From the first line through the line containing "(393, 221) = (454, 287): none -> grey spoon", transcribe the records exactly and include no other lines.
========================================
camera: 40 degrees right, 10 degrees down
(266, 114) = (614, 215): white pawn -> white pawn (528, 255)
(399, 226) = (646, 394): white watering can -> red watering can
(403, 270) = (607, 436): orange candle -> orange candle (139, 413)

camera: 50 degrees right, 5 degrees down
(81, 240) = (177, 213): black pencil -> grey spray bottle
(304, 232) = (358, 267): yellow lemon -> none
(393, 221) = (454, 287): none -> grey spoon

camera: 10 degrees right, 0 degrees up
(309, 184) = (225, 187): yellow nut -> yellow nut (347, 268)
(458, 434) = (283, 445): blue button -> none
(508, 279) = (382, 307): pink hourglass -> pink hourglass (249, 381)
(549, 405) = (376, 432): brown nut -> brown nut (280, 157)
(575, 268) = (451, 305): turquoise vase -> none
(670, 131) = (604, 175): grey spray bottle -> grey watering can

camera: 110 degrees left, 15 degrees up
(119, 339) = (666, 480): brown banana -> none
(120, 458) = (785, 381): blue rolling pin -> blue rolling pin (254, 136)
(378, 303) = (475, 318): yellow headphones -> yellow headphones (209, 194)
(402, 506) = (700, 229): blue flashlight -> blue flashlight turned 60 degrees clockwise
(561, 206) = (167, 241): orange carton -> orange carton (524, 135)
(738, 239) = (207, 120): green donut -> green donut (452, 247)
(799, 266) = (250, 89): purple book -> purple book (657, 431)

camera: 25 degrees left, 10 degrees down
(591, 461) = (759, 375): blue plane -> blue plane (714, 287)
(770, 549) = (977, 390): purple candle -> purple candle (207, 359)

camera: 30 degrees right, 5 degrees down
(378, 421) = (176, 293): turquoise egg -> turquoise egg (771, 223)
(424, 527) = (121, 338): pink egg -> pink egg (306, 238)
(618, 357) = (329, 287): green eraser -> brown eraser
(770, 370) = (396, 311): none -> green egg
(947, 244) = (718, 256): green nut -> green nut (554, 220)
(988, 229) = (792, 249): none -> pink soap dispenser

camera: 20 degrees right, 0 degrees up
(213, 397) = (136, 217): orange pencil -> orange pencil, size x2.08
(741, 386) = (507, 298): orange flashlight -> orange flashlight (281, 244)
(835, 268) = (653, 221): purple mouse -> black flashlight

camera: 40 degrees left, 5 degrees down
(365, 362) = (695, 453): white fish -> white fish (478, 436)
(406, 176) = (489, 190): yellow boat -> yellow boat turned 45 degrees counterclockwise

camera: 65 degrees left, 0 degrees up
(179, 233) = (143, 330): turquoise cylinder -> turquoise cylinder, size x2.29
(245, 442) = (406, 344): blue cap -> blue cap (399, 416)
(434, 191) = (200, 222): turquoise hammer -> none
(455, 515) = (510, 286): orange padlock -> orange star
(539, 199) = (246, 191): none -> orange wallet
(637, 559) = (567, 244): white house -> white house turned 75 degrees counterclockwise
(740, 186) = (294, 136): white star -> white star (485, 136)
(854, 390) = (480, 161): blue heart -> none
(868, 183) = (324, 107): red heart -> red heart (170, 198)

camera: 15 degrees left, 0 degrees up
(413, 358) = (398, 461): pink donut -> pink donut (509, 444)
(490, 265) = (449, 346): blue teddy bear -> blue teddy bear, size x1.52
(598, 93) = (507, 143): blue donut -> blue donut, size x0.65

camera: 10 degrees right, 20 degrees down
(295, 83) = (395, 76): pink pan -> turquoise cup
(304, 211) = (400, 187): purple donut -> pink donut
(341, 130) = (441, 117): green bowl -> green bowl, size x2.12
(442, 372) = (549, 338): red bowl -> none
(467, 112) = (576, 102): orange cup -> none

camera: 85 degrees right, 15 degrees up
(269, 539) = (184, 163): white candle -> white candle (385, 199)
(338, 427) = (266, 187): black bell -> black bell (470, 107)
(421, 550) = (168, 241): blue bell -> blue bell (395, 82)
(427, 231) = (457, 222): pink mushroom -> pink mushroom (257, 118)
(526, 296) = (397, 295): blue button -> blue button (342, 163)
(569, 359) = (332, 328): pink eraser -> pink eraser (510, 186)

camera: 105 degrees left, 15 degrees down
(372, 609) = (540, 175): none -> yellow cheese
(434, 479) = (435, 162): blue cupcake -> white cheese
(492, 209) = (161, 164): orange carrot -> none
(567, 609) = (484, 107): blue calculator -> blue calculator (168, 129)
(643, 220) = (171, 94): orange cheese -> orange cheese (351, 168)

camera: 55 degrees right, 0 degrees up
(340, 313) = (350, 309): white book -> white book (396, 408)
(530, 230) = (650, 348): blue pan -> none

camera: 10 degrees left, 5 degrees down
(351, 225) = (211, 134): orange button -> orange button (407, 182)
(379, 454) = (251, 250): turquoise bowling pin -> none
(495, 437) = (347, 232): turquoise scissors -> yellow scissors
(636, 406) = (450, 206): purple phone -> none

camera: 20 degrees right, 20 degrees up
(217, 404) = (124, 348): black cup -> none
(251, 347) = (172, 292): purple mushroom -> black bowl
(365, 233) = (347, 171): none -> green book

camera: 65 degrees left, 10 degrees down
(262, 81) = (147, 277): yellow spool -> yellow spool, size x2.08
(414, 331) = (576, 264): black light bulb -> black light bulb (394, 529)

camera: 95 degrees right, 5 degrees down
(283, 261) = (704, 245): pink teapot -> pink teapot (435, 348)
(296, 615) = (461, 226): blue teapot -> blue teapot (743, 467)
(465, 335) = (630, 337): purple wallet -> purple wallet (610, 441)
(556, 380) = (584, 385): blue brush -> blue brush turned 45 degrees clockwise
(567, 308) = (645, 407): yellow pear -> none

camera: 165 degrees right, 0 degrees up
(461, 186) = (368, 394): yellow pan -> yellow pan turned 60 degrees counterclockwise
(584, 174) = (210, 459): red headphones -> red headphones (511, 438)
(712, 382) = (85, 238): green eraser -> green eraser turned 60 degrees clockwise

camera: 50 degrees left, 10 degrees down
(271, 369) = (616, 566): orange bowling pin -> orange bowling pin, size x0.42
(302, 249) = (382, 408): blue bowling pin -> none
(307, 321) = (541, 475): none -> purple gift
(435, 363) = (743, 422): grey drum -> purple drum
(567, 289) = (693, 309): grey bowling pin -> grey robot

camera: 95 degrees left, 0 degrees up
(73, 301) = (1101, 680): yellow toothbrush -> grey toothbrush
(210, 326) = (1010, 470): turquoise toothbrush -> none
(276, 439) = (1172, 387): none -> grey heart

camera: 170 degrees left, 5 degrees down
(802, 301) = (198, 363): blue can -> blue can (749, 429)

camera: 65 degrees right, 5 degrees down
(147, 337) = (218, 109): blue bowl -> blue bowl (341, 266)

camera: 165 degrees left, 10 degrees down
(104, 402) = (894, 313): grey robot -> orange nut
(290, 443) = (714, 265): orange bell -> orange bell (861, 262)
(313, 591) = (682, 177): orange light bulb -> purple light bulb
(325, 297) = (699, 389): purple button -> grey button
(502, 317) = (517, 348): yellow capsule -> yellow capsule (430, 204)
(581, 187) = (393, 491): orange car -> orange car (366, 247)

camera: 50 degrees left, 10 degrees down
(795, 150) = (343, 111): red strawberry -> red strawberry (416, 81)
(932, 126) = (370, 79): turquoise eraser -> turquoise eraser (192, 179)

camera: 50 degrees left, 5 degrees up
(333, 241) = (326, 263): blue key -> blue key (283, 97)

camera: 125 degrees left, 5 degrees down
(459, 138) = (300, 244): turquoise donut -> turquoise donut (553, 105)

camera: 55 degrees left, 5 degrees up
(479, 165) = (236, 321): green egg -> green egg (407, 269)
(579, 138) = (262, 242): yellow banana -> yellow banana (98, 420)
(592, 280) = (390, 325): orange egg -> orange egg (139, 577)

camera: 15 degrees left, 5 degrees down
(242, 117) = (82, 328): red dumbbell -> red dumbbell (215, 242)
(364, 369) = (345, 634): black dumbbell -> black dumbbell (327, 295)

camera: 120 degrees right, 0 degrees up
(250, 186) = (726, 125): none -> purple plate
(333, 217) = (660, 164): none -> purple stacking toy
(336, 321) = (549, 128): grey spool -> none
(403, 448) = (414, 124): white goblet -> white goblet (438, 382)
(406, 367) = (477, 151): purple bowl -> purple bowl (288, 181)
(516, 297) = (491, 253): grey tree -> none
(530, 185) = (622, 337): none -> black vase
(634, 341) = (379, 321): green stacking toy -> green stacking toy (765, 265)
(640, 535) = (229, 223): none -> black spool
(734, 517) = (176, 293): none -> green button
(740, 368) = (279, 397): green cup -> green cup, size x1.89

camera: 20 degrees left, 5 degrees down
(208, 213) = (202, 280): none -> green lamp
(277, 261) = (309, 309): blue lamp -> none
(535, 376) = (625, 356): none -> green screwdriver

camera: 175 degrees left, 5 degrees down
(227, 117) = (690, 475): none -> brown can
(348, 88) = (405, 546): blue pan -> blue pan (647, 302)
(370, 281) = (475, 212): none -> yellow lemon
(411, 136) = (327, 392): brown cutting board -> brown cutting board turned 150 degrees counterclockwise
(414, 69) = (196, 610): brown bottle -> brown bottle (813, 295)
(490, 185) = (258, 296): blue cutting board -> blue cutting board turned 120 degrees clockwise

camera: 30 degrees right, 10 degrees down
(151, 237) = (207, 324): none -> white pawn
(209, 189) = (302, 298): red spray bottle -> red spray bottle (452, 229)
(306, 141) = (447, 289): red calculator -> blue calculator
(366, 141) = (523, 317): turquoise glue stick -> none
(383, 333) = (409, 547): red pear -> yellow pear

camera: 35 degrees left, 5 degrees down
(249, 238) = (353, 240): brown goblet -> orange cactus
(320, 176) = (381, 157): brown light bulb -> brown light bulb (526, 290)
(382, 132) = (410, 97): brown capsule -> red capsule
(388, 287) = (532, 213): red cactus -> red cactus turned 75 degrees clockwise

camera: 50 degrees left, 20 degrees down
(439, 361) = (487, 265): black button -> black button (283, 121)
========================================
Output:
camera: 40 degrees right, 10 degrees down
(266, 114) = (614, 215): white pawn -> white pawn (528, 255)
(399, 226) = (646, 394): white watering can -> red watering can
(403, 270) = (607, 436): orange candle -> orange candle (139, 413)

camera: 50 degrees right, 5 degrees down
(81, 240) = (177, 213): black pencil -> grey spray bottle
(304, 232) = (358, 267): yellow lemon -> none
(393, 221) = (454, 287): none -> grey spoon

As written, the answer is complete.